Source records
_____

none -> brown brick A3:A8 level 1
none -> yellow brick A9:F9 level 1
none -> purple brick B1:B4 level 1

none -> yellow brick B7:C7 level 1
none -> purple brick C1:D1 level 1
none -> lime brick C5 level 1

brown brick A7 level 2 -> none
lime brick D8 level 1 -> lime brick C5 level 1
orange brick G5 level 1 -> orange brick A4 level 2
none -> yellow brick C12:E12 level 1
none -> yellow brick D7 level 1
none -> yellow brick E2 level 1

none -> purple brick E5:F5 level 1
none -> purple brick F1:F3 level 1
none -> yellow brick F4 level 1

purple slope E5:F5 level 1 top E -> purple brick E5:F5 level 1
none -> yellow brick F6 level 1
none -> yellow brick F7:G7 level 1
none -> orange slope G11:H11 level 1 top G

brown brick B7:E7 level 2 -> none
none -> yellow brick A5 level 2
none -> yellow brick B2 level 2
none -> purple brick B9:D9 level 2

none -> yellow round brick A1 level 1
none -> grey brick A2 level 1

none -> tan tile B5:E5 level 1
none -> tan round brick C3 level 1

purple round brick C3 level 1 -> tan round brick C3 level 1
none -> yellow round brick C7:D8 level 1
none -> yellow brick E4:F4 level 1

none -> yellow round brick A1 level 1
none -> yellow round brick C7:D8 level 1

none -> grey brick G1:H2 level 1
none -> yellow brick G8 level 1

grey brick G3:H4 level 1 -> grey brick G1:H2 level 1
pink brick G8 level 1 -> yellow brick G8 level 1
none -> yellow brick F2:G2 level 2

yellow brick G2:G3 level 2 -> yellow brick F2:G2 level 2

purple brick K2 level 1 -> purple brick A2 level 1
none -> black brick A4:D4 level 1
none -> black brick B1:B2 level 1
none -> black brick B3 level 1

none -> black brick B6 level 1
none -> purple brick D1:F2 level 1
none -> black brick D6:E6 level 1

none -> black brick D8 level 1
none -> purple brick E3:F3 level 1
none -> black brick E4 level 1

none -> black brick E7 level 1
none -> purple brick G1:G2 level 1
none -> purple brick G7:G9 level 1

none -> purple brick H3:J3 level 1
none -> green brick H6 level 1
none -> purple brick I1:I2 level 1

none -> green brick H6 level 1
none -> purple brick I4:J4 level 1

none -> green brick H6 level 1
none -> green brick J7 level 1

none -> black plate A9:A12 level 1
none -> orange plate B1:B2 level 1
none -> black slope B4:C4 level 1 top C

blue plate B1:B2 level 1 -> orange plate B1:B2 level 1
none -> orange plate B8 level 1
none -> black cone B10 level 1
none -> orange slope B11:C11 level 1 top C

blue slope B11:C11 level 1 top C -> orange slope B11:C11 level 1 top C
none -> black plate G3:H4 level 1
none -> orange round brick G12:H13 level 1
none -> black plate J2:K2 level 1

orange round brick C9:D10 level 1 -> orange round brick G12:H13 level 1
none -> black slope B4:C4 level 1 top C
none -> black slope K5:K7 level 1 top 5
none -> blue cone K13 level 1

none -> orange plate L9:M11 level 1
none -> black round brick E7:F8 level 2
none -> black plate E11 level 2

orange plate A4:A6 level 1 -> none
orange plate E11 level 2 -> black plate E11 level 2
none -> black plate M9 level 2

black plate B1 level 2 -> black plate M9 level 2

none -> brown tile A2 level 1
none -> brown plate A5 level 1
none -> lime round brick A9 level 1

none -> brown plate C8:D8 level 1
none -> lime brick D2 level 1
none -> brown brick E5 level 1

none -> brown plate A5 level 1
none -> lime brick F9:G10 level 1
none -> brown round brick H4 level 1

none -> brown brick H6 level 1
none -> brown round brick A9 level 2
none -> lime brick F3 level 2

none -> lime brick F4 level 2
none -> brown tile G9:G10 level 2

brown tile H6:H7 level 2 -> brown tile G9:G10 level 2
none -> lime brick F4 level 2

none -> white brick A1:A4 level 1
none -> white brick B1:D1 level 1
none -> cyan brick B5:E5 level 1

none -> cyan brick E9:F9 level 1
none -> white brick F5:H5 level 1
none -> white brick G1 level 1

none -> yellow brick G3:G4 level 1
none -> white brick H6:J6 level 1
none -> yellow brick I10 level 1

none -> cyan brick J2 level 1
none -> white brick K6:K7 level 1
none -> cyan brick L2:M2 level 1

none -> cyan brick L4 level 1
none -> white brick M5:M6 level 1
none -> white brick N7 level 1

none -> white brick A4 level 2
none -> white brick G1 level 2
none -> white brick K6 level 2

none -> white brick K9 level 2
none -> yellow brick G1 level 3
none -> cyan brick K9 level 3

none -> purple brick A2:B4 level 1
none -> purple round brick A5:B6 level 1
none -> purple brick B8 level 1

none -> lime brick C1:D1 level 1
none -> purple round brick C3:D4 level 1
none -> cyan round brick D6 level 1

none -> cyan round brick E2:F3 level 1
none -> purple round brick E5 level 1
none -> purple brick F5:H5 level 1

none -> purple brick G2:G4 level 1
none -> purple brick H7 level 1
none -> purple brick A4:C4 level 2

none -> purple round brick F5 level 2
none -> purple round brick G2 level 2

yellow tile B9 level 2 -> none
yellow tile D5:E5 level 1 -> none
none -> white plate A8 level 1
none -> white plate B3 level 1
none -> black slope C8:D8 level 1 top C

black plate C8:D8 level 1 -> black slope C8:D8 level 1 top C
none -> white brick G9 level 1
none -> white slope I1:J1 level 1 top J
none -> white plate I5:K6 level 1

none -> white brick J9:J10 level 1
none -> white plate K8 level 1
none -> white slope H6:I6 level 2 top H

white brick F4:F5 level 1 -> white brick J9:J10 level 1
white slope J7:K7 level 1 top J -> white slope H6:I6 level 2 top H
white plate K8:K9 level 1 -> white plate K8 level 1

_____

Your assignment
Transcribe the records exactly as given.

Response to this exercise
none -> brown brick A3:A8 level 1
none -> yellow brick A9:F9 level 1
none -> purple brick B1:B4 level 1

none -> yellow brick B7:C7 level 1
none -> purple brick C1:D1 level 1
none -> lime brick C5 level 1

brown brick A7 level 2 -> none
lime brick D8 level 1 -> lime brick C5 level 1
orange brick G5 level 1 -> orange brick A4 level 2
none -> yellow brick C12:E12 level 1
none -> yellow brick D7 level 1
none -> yellow brick E2 level 1

none -> purple brick E5:F5 level 1
none -> purple brick F1:F3 level 1
none -> yellow brick F4 level 1

purple slope E5:F5 level 1 top E -> purple brick E5:F5 level 1
none -> yellow brick F6 level 1
none -> yellow brick F7:G7 level 1
none -> orange slope G11:H11 level 1 top G

brown brick B7:E7 level 2 -> none
none -> yellow brick A5 level 2
none -> yellow brick B2 level 2
none -> purple brick B9:D9 level 2

none -> yellow round brick A1 level 1
none -> grey brick A2 level 1

none -> tan tile B5:E5 level 1
none -> tan round brick C3 level 1

purple round brick C3 level 1 -> tan round brick C3 level 1
none -> yellow round brick C7:D8 level 1
none -> yellow brick E4:F4 level 1

none -> yellow round brick A1 level 1
none -> yellow round brick C7:D8 level 1

none -> grey brick G1:H2 level 1
none -> yellow brick G8 level 1

grey brick G3:H4 level 1 -> grey brick G1:H2 level 1
pink brick G8 level 1 -> yellow brick G8 level 1
none -> yellow brick F2:G2 level 2

yellow brick G2:G3 level 2 -> yellow brick F2:G2 level 2

purple brick K2 level 1 -> purple brick A2 level 1
none -> black brick A4:D4 level 1
none -> black brick B1:B2 level 1
none -> black brick B3 level 1

none -> black brick B6 level 1
none -> purple brick D1:F2 level 1
none -> black brick D6:E6 level 1

none -> black brick D8 level 1
none -> purple brick E3:F3 level 1
none -> black brick E4 level 1

none -> black brick E7 level 1
none -> purple brick G1:G2 level 1
none -> purple brick G7:G9 level 1

none -> purple brick H3:J3 level 1
none -> green brick H6 level 1
none -> purple brick I1:I2 level 1

none -> green brick H6 level 1
none -> purple brick I4:J4 level 1

none -> green brick H6 level 1
none -> green brick J7 level 1

none -> black plate A9:A12 level 1
none -> orange plate B1:B2 level 1
none -> black slope B4:C4 level 1 top C

blue plate B1:B2 level 1 -> orange plate B1:B2 level 1
none -> orange plate B8 level 1
none -> black cone B10 level 1
none -> orange slope B11:C11 level 1 top C

blue slope B11:C11 level 1 top C -> orange slope B11:C11 level 1 top C
none -> black plate G3:H4 level 1
none -> orange round brick G12:H13 level 1
none -> black plate J2:K2 level 1

orange round brick C9:D10 level 1 -> orange round brick G12:H13 level 1
none -> black slope B4:C4 level 1 top C
none -> black slope K5:K7 level 1 top 5
none -> blue cone K13 level 1

none -> orange plate L9:M11 level 1
none -> black round brick E7:F8 level 2
none -> black plate E11 level 2

orange plate A4:A6 level 1 -> none
orange plate E11 level 2 -> black plate E11 level 2
none -> black plate M9 level 2

black plate B1 level 2 -> black plate M9 level 2

none -> brown tile A2 level 1
none -> brown plate A5 level 1
none -> lime round brick A9 level 1

none -> brown plate C8:D8 level 1
none -> lime brick D2 level 1
none -> brown brick E5 level 1

none -> brown plate A5 level 1
none -> lime brick F9:G10 level 1
none -> brown round brick H4 level 1

none -> brown brick H6 level 1
none -> brown round brick A9 level 2
none -> lime brick F3 level 2

none -> lime brick F4 level 2
none -> brown tile G9:G10 level 2

brown tile H6:H7 level 2 -> brown tile G9:G10 level 2
none -> lime brick F4 level 2

none -> white brick A1:A4 level 1
none -> white brick B1:D1 level 1
none -> cyan brick B5:E5 level 1

none -> cyan brick E9:F9 level 1
none -> white brick F5:H5 level 1
none -> white brick G1 level 1

none -> yellow brick G3:G4 level 1
none -> white brick H6:J6 level 1
none -> yellow brick I10 level 1

none -> cyan brick J2 level 1
none -> white brick K6:K7 level 1
none -> cyan brick L2:M2 level 1

none -> cyan brick L4 level 1
none -> white brick M5:M6 level 1
none -> white brick N7 level 1

none -> white brick A4 level 2
none -> white brick G1 level 2
none -> white brick K6 level 2

none -> white brick K9 level 2
none -> yellow brick G1 level 3
none -> cyan brick K9 level 3

none -> purple brick A2:B4 level 1
none -> purple round brick A5:B6 level 1
none -> purple brick B8 level 1

none -> lime brick C1:D1 level 1
none -> purple round brick C3:D4 level 1
none -> cyan round brick D6 level 1

none -> cyan round brick E2:F3 level 1
none -> purple round brick E5 level 1
none -> purple brick F5:H5 level 1

none -> purple brick G2:G4 level 1
none -> purple brick H7 level 1
none -> purple brick A4:C4 level 2

none -> purple round brick F5 level 2
none -> purple round brick G2 level 2

yellow tile B9 level 2 -> none
yellow tile D5:E5 level 1 -> none
none -> white plate A8 level 1
none -> white plate B3 level 1
none -> black slope C8:D8 level 1 top C

black plate C8:D8 level 1 -> black slope C8:D8 level 1 top C
none -> white brick G9 level 1
none -> white slope I1:J1 level 1 top J
none -> white plate I5:K6 level 1

none -> white brick J9:J10 level 1
none -> white plate K8 level 1
none -> white slope H6:I6 level 2 top H

white brick F4:F5 level 1 -> white brick J9:J10 level 1
white slope J7:K7 level 1 top J -> white slope H6:I6 level 2 top H
white plate K8:K9 level 1 -> white plate K8 level 1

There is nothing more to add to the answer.